▸ **Your objective**:
Where a picture appears, leave it out; copy everything else in the records exactly.

BEGIN Raw data

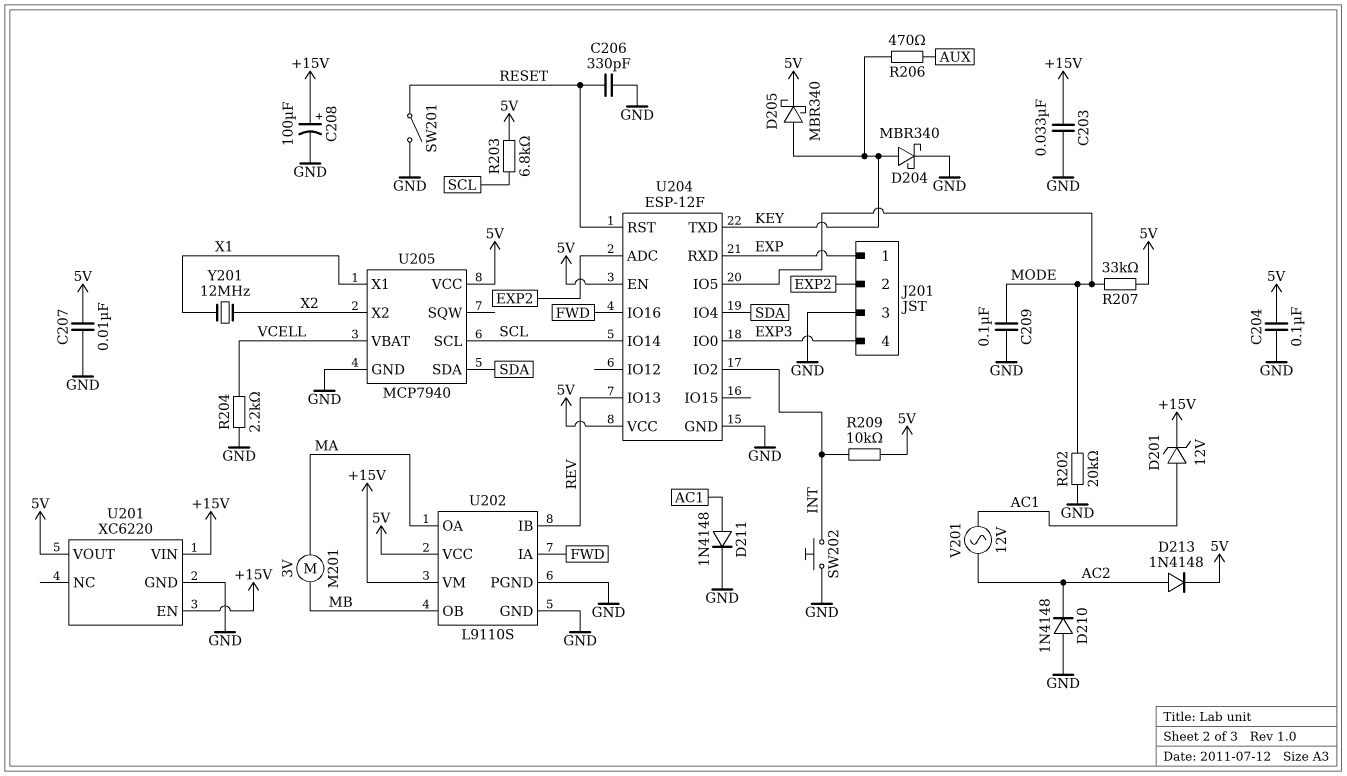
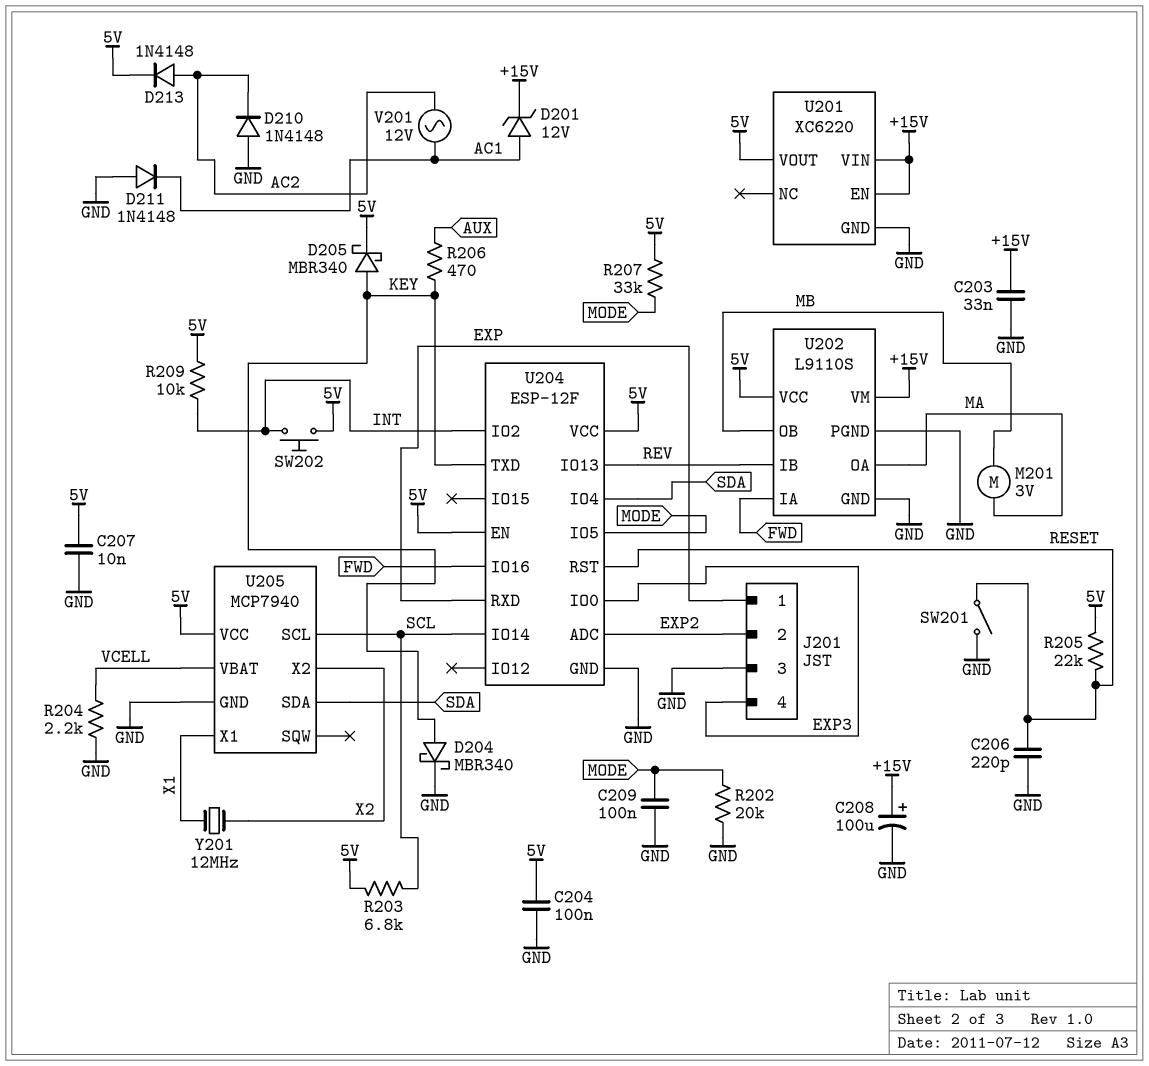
C206: 330pF (GND, RESET) -> 220pF (GND, RESET)
D211: diode 1N4148 (A AC1, K GND) -> diode 1N4148 (A GND, K AC1)
R205: none -> 22k (5V, RESET)
SW202: button (GND, INT) -> button (5V, INT)

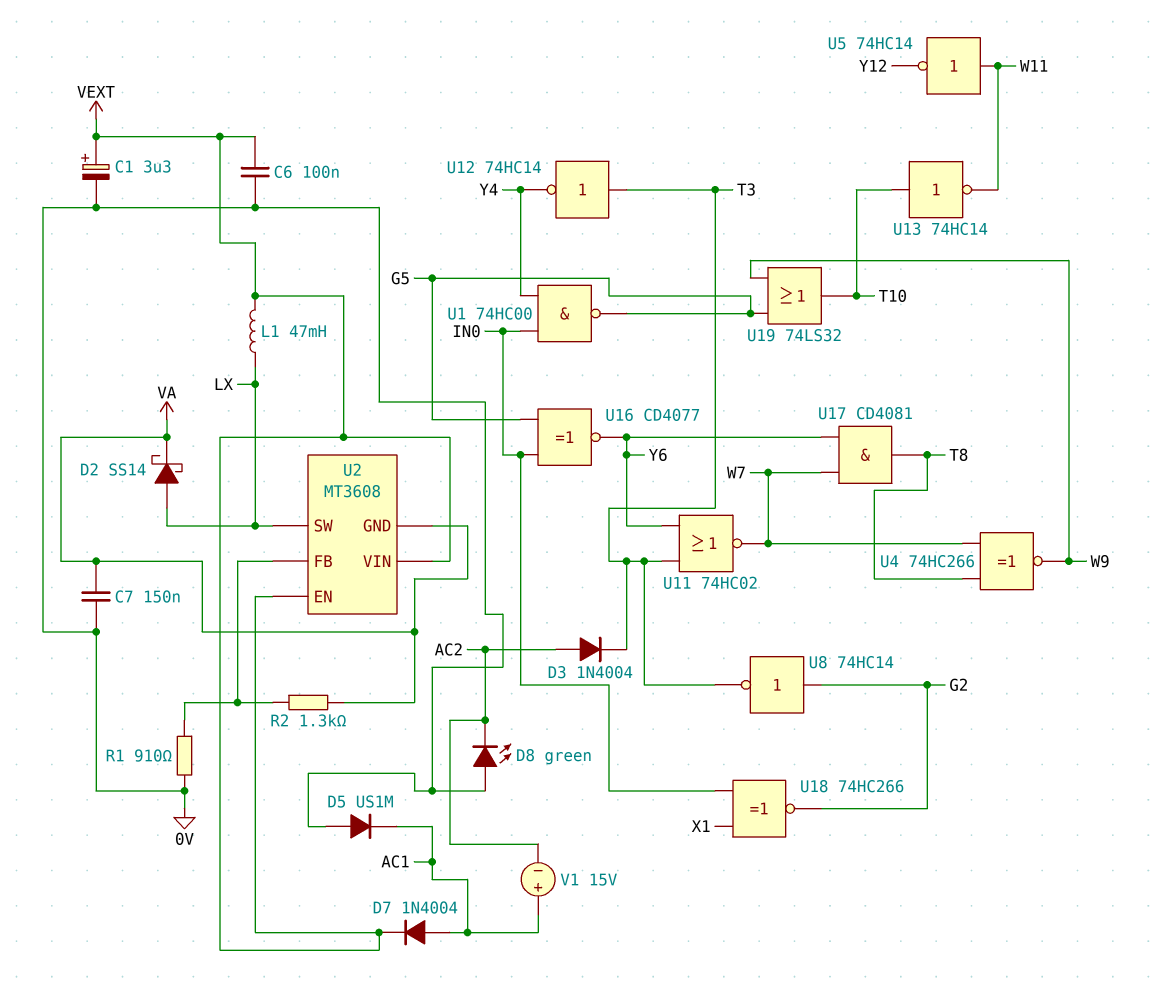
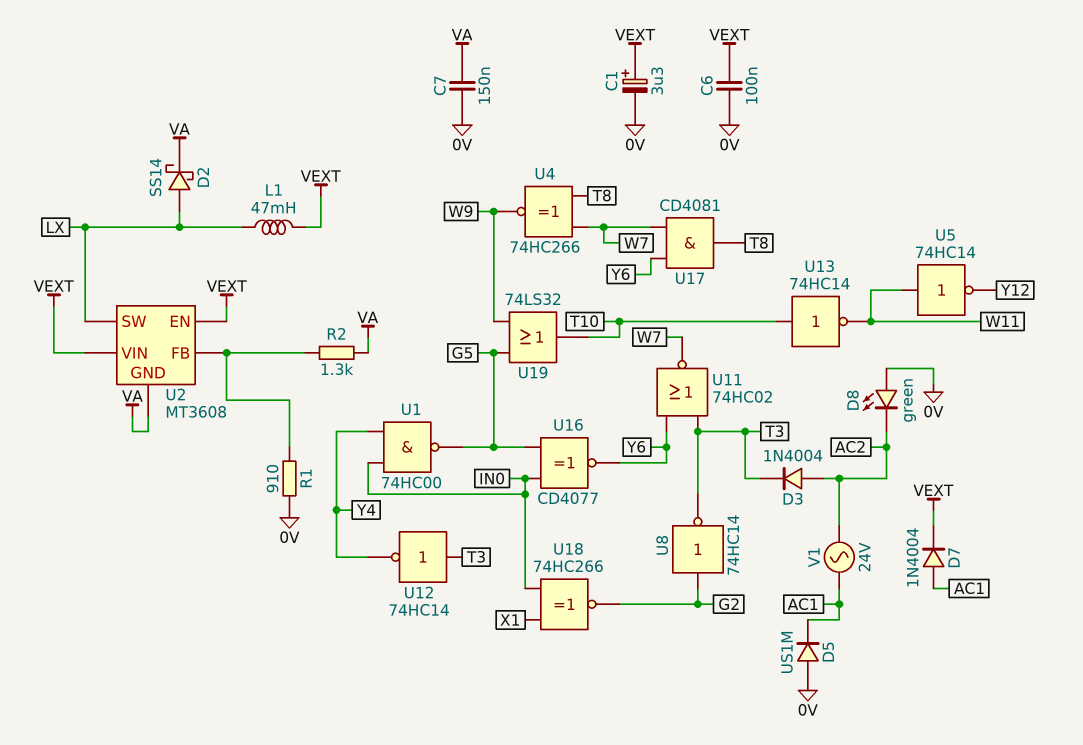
V1: 15V (plus AC1, minus AC2) -> AC 24V (AC1, AC2)

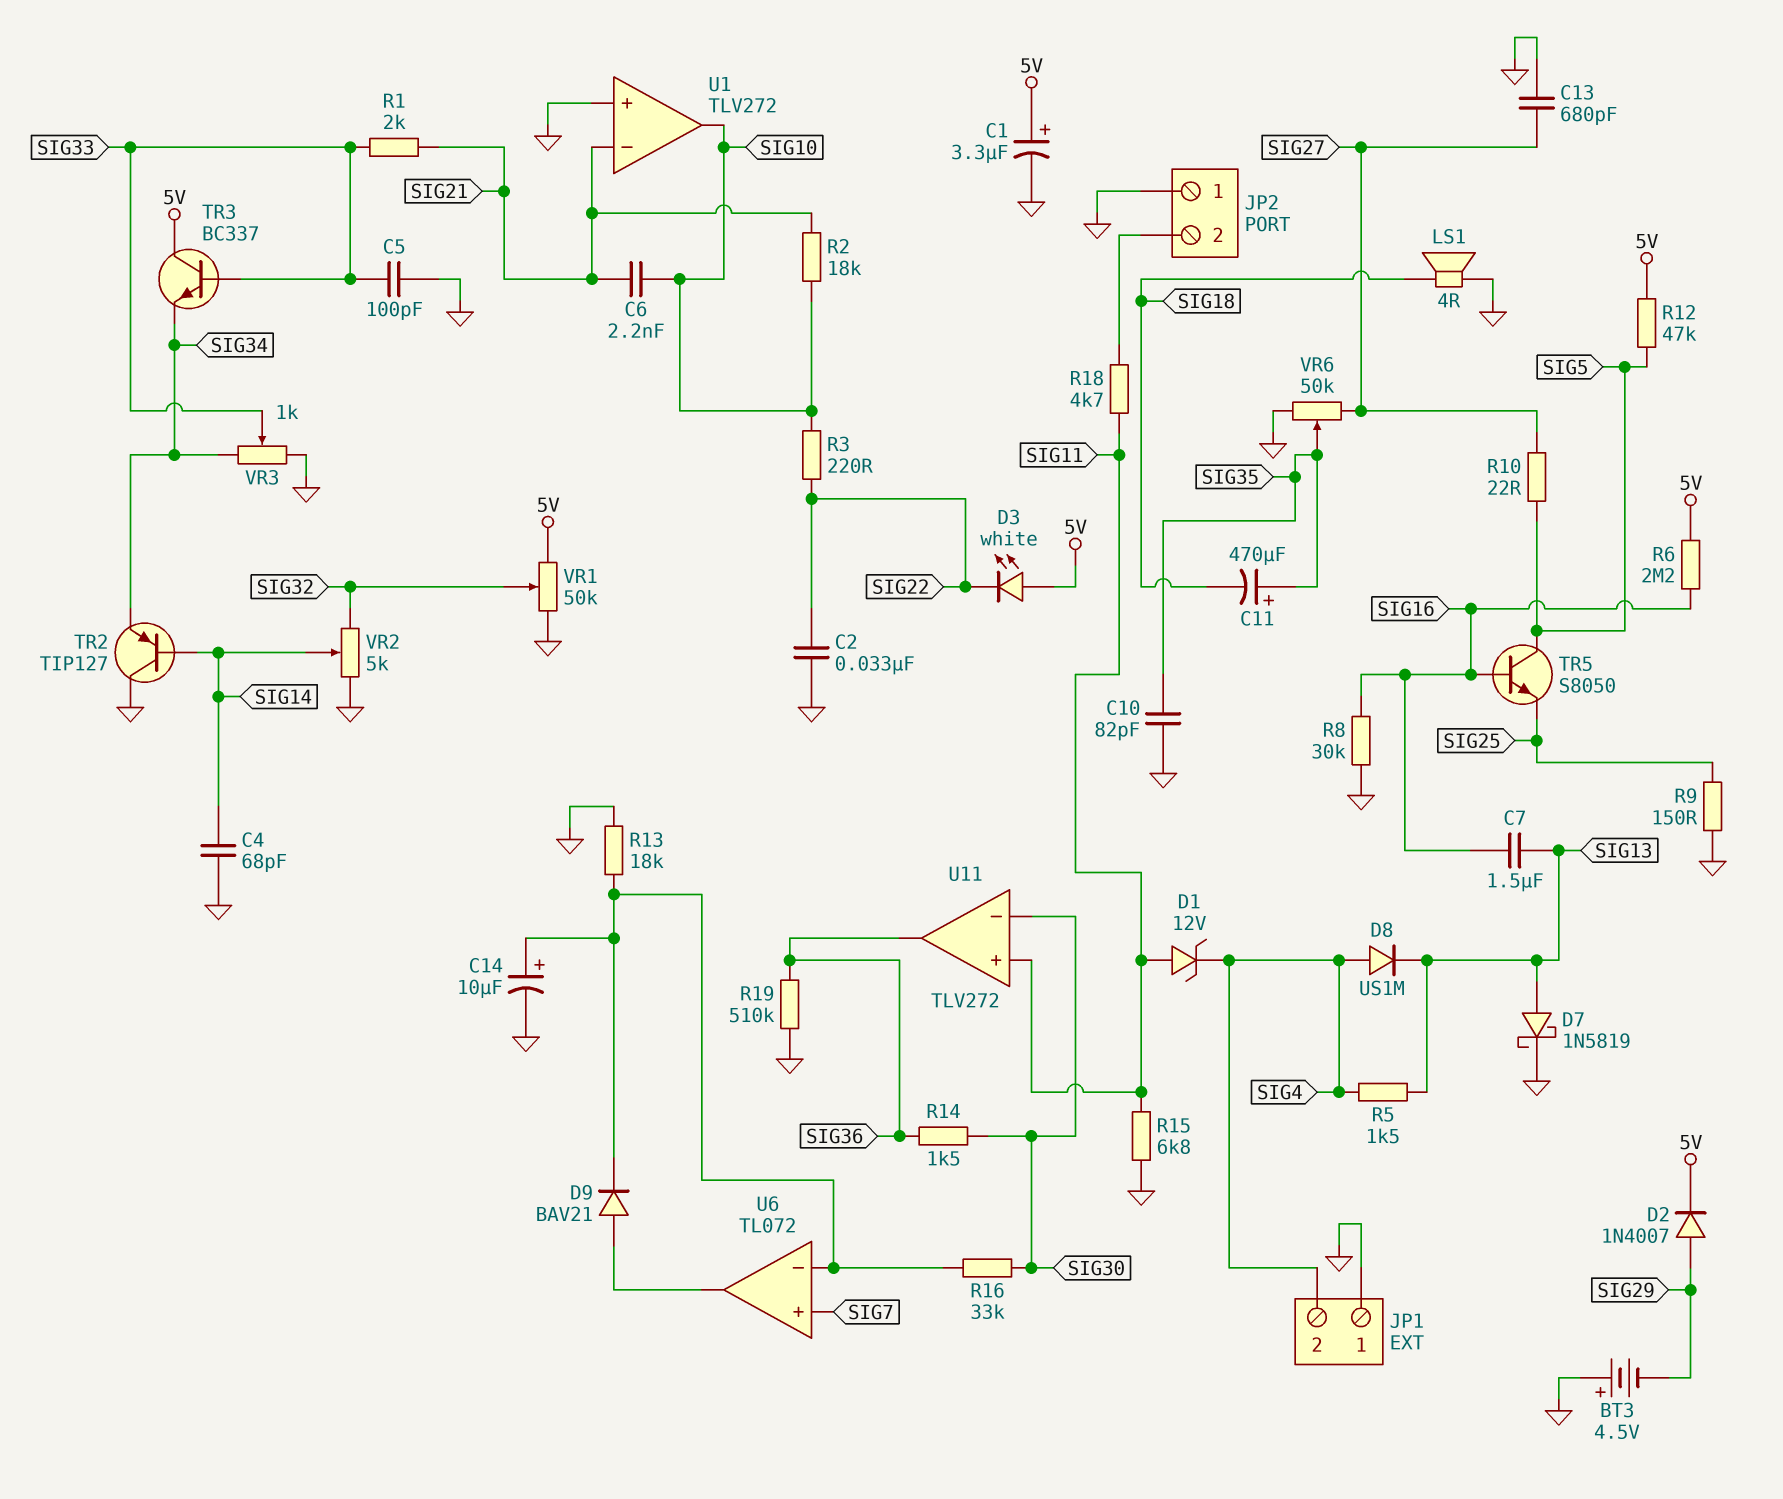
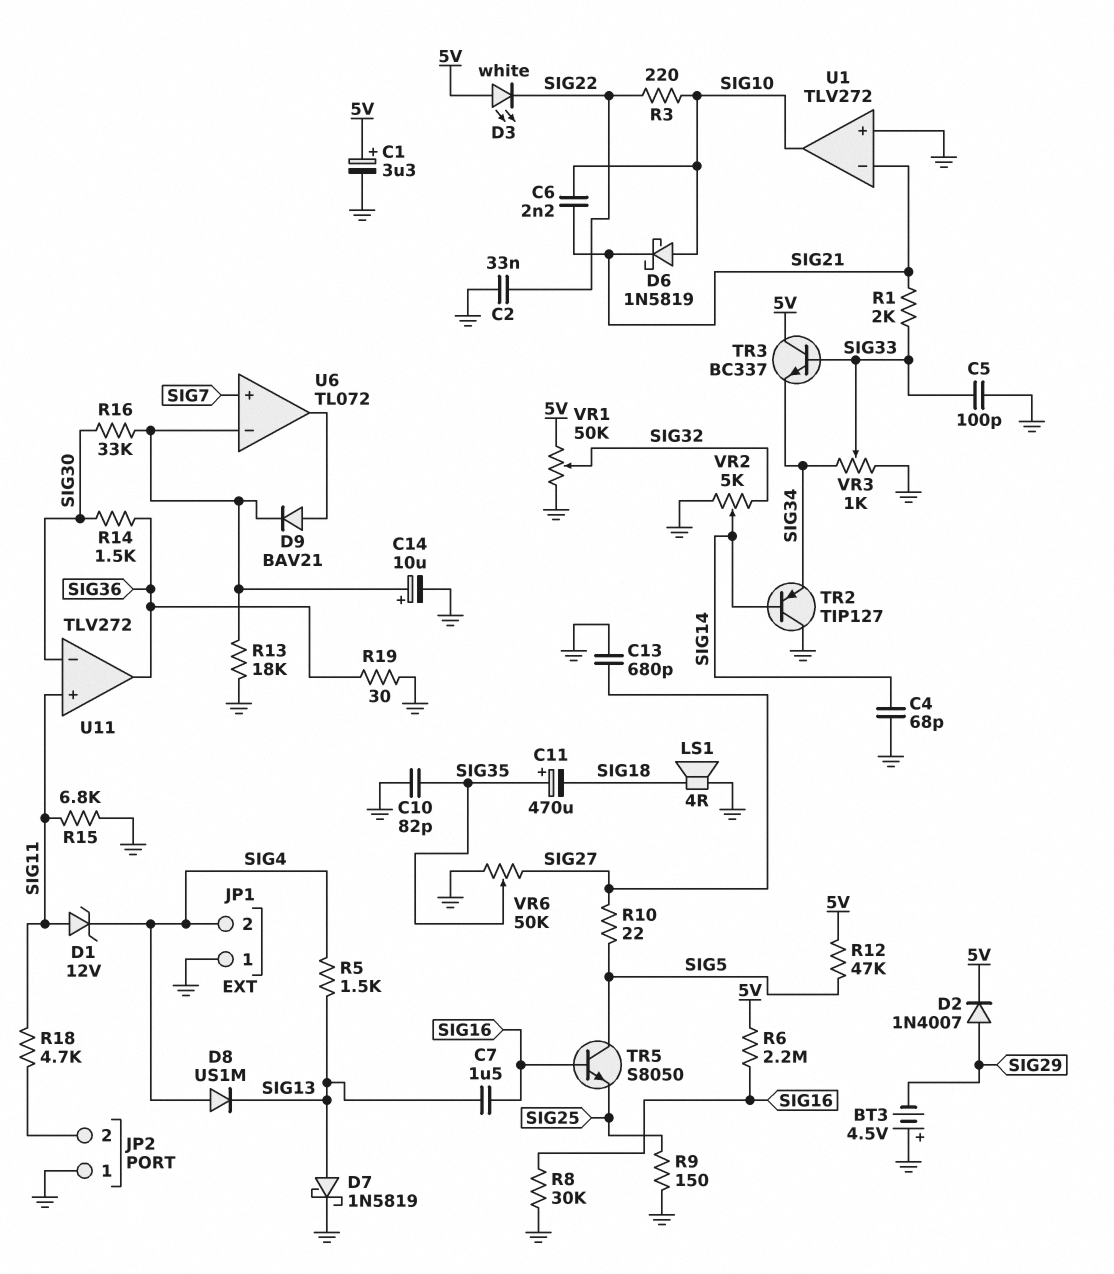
D6: none -> schottky 1N5819 (A SIG10, K SIG21)
R2: 18k (SIG10, SIG21) -> none
R19: 510k (GND, SIG36) -> 30 (GND, SIG36)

END Raw data

▸ **Answer area**:
C206: 330pF (GND, RESET) -> 220pF (GND, RESET)
D211: diode 1N4148 (A AC1, K GND) -> diode 1N4148 (A GND, K AC1)
R205: none -> 22k (5V, RESET)
SW202: button (GND, INT) -> button (5V, INT)

V1: 15V (plus AC1, minus AC2) -> AC 24V (AC1, AC2)

D6: none -> schottky 1N5819 (A SIG10, K SIG21)
R2: 18k (SIG10, SIG21) -> none
R19: 510k (GND, SIG36) -> 30 (GND, SIG36)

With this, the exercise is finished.